■ **What to work on**
Set down, exactly as they stand, the lines from the one containing "U201 pin BYP: 3V3 -> none" through the last line of the records below, leaving every picture out.

Dataset items

___

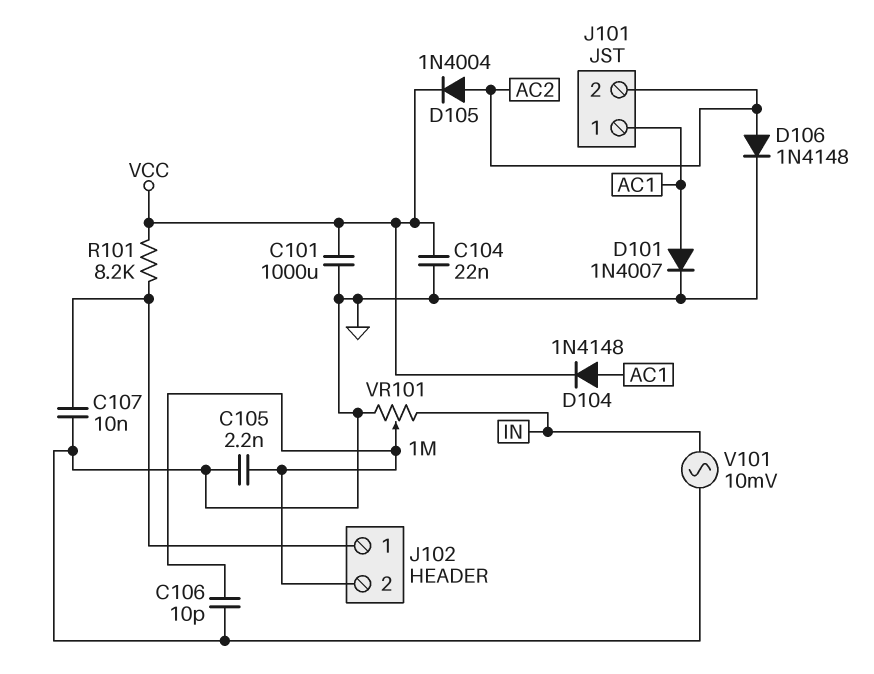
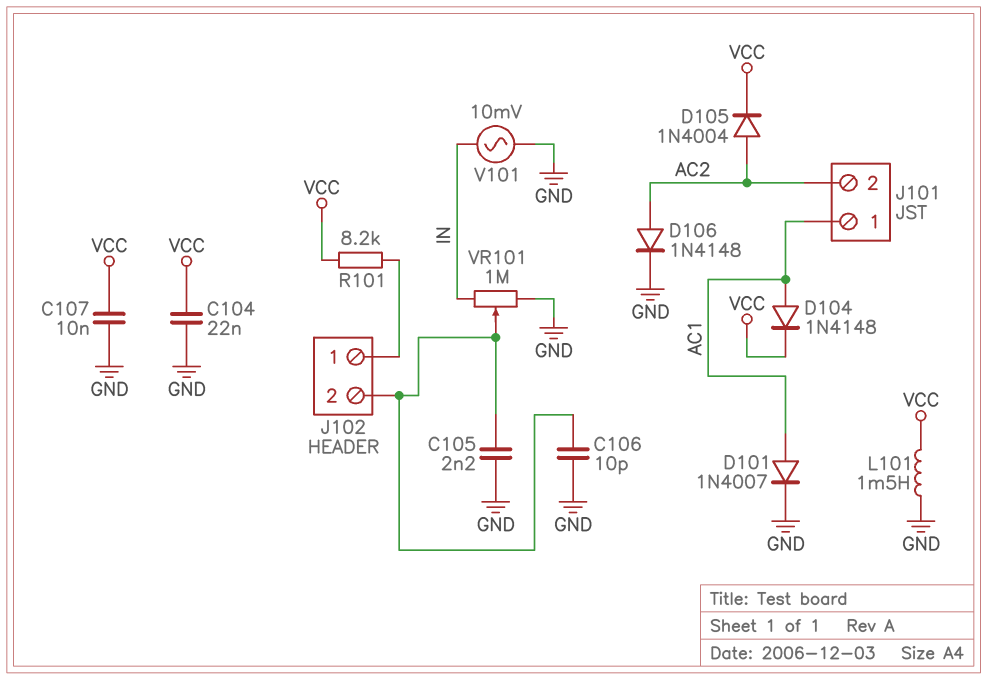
C101: 1000uF (GND, VCC) -> none
C107: 10nF (GND, J102/1) -> 10nF (GND, VCC)
L101: none -> 1.5mH (GND, VCC)

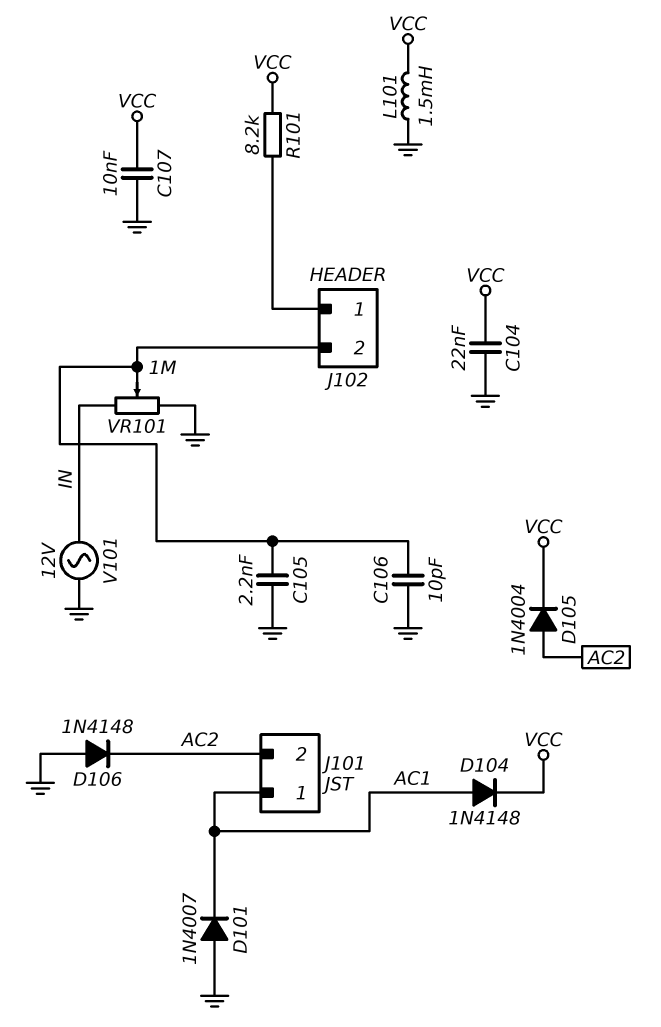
D101: diode 1N4007 (A AC1, K GND) -> diode 1N4007 (A GND, K AC1)
D106: diode 1N4148 (A AC2, K GND) -> diode 1N4148 (A GND, K AC2)
V101: AC 10mV (GND, IN) -> AC 12V (GND, IN)

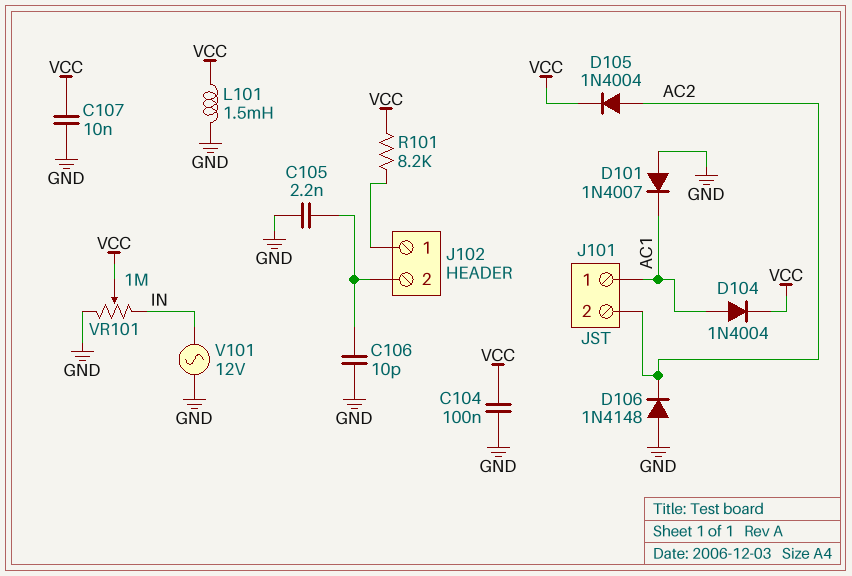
C104: 22nF (GND, VCC) -> 100nF (GND, VCC)
D104: diode 1N4148 (A AC1, K VCC) -> diode 1N4004 (A AC1, K VCC)
VR101: 1M (GND, IN, wiper J102/2) -> 1M (GND, IN, wiper VCC)

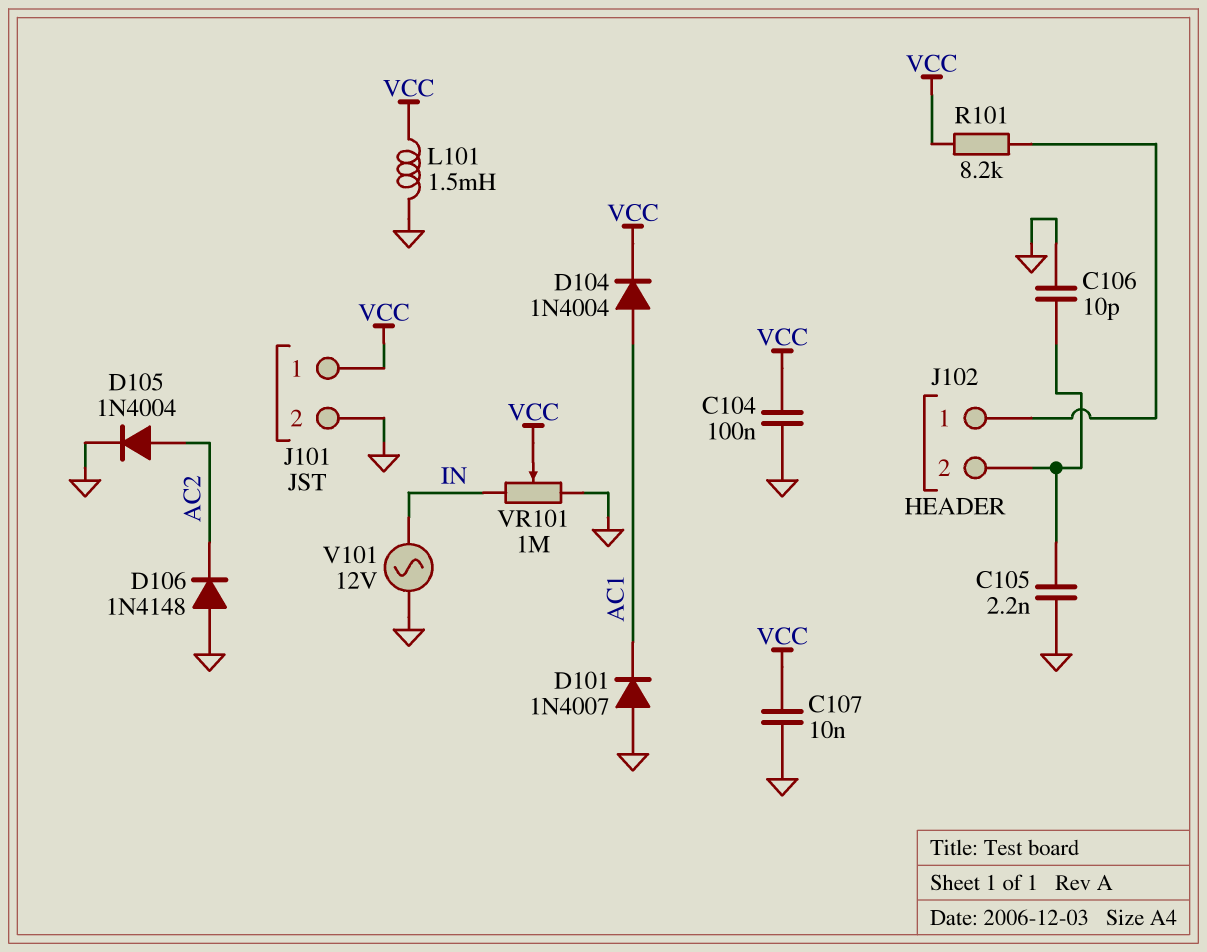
D105: diode 1N4004 (A AC2, K VCC) -> diode 1N4004 (A AC2, K GND)
J101 pin 1: AC1 -> VCC
J101 pin 2: AC2 -> GND

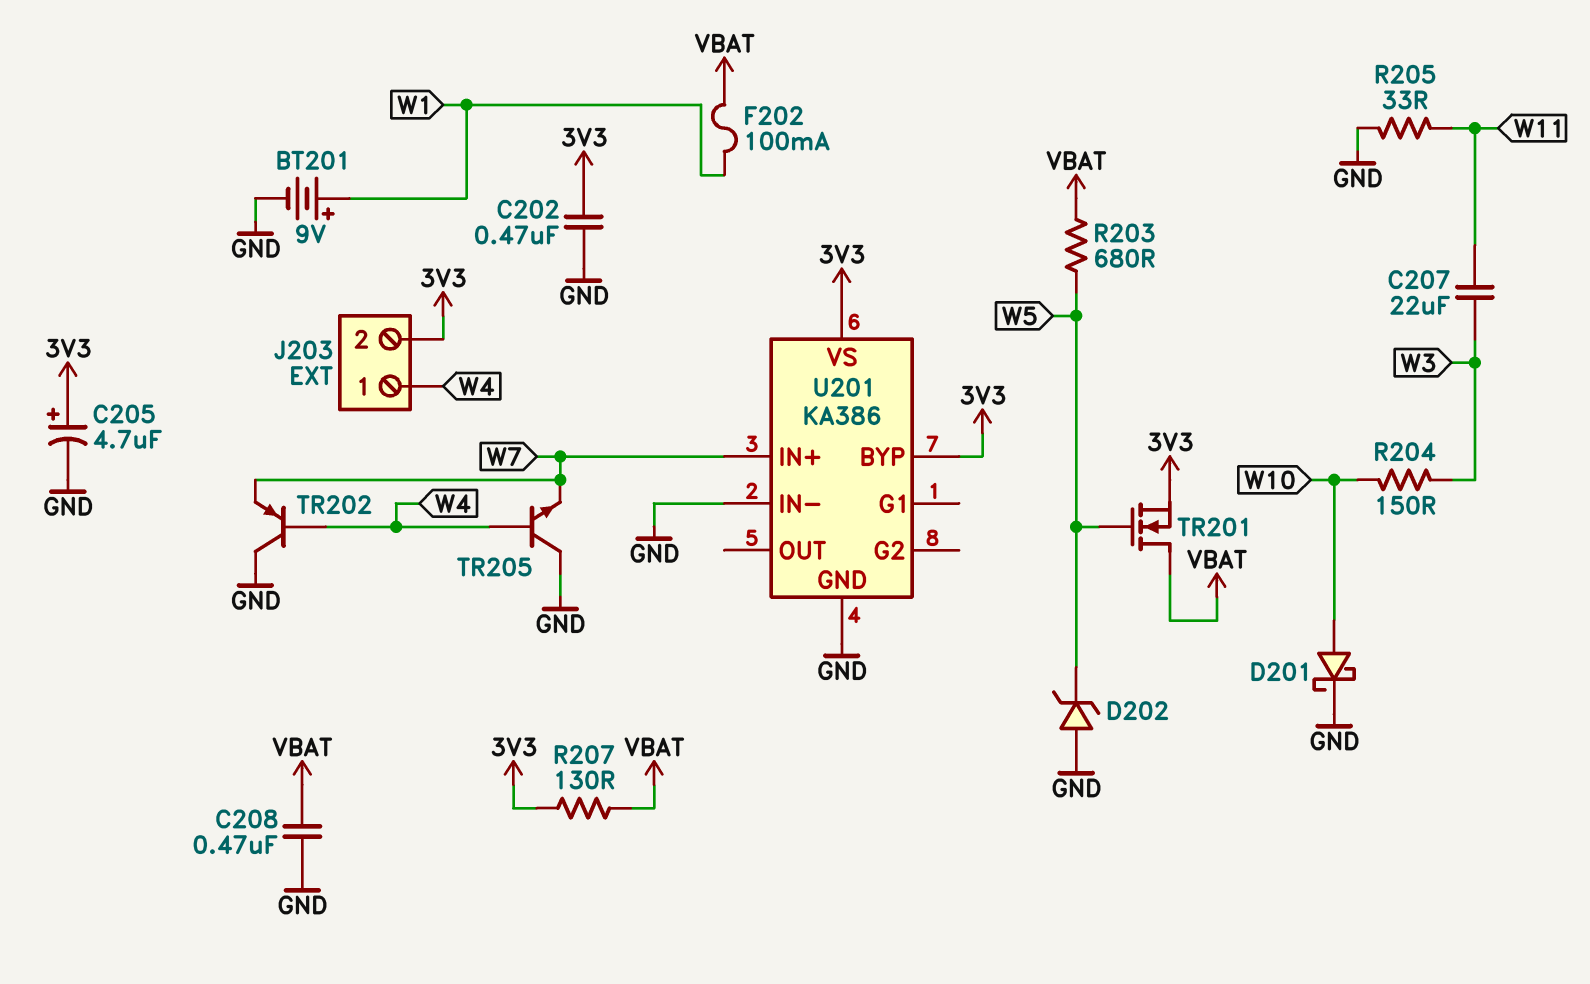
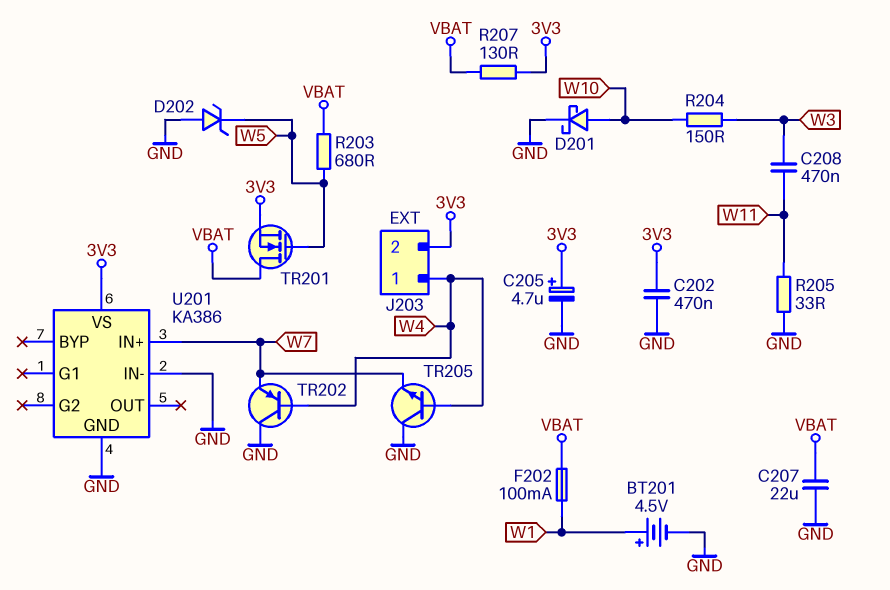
BT201: 9V (plus W1, minus GND) -> 4.5V (plus W1, minus GND)
C207: 22uF (W3, W11) -> 22uF (GND, VBAT)
C208: 470nF (GND, VBAT) -> 470nF (W3, W11)
U201 pin BYP: 3V3 -> none

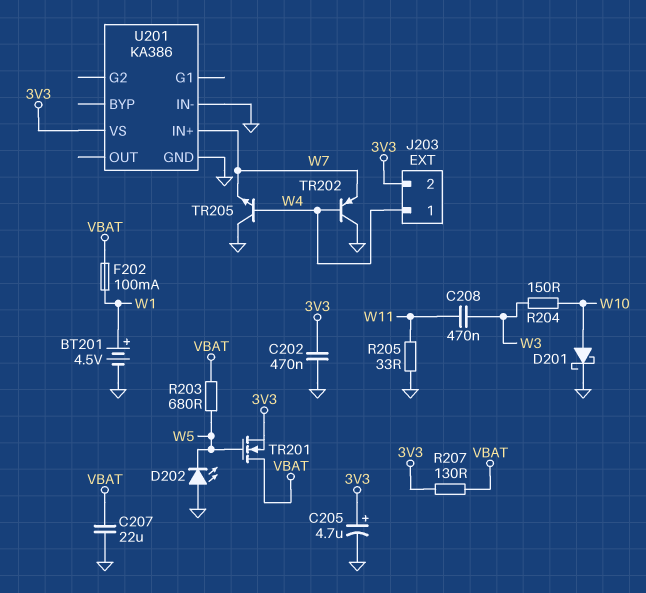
D202: zener (A GND, K W5) -> LED (A GND, K W5)

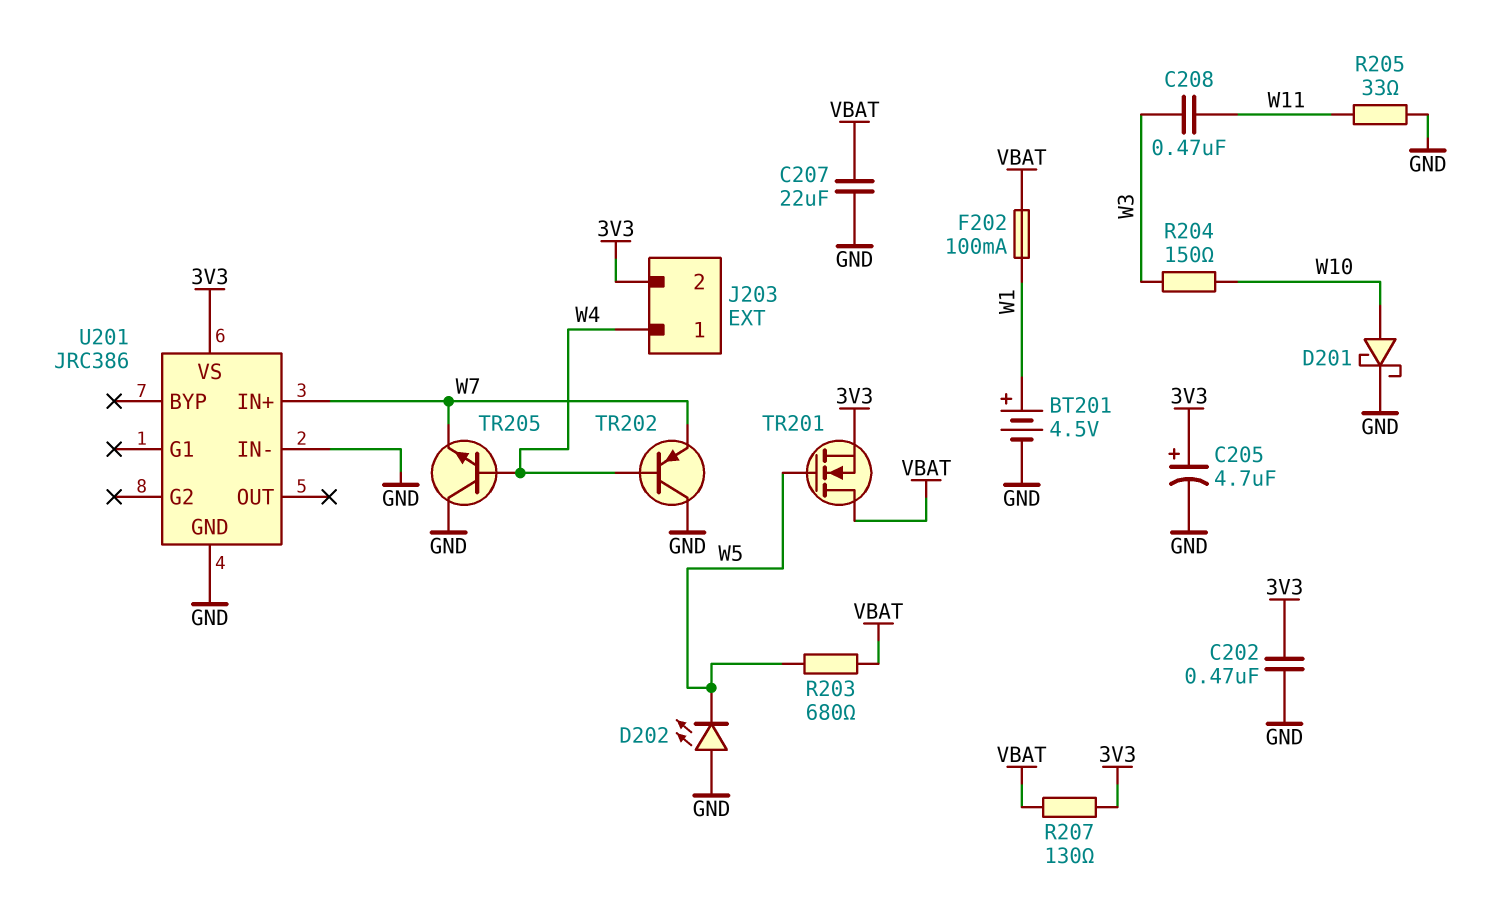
U201: KA386 -> JRC386

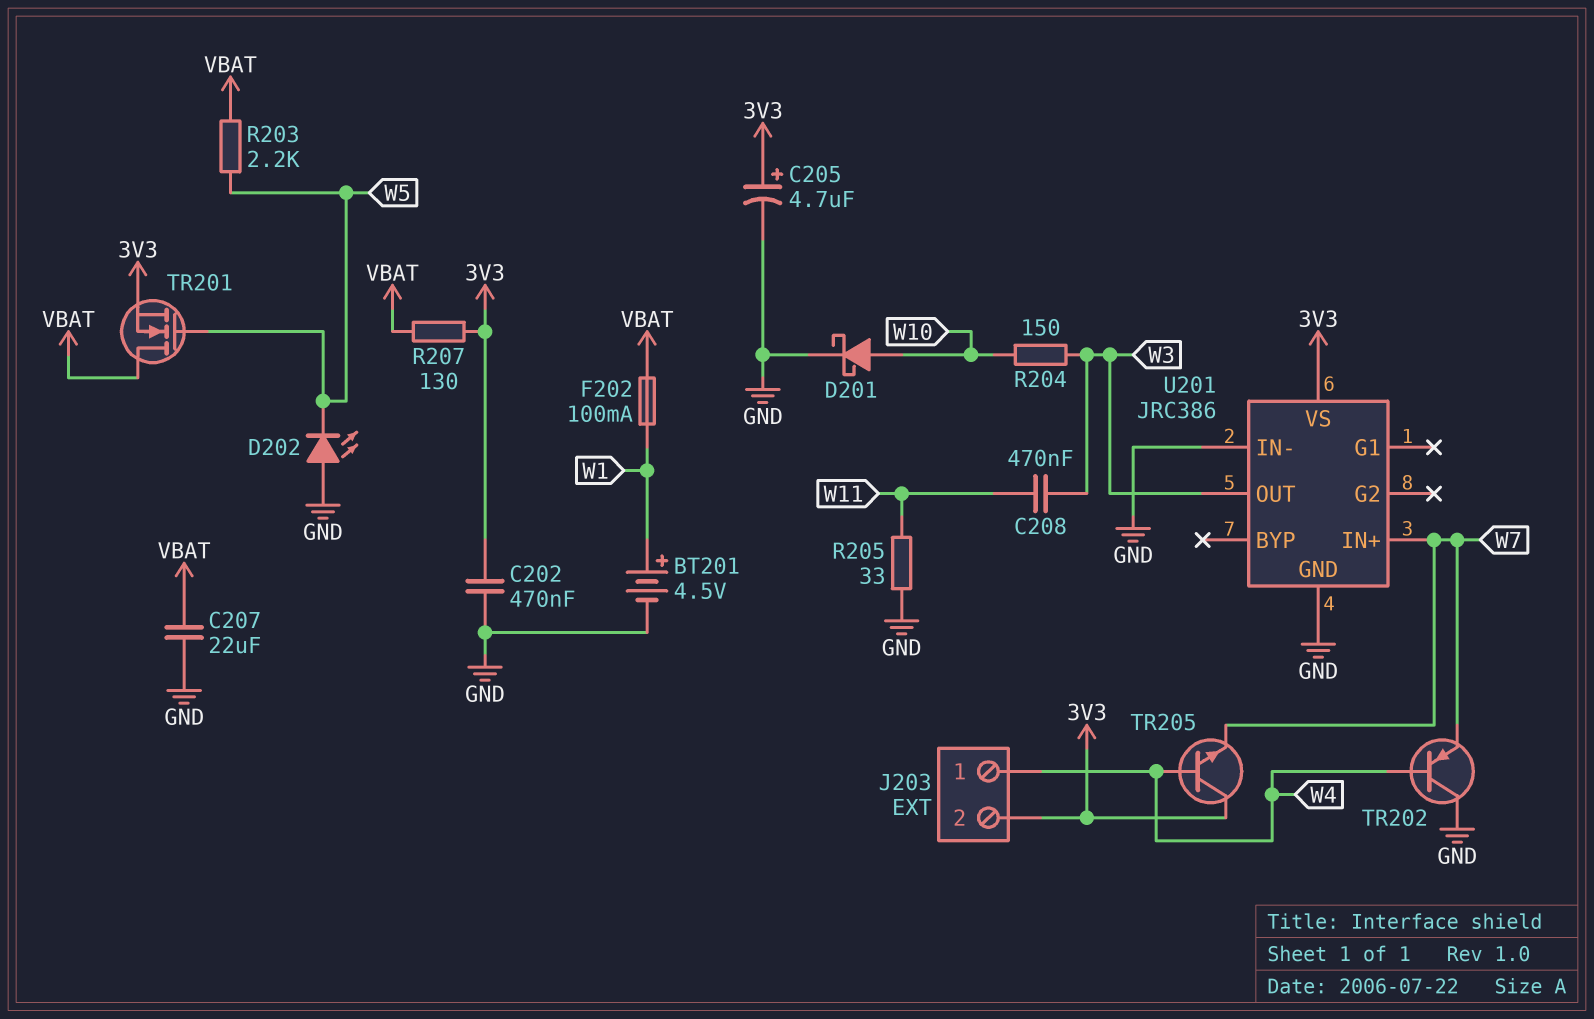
R203: 680 (VBAT, W5) -> 2.2k (VBAT, W5)
TR205: NPN (B W4, C GND, E W7) -> NPN (B W4, C 3V3, E W7)
U201 pin OUT: none -> W3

___

■ **Response to this exercise**
U201 pin BYP: 3V3 -> none

D202: zener (A GND, K W5) -> LED (A GND, K W5)

U201: KA386 -> JRC386

R203: 680 (VBAT, W5) -> 2.2k (VBAT, W5)
TR205: NPN (B W4, C GND, E W7) -> NPN (B W4, C 3V3, E W7)
U201 pin OUT: none -> W3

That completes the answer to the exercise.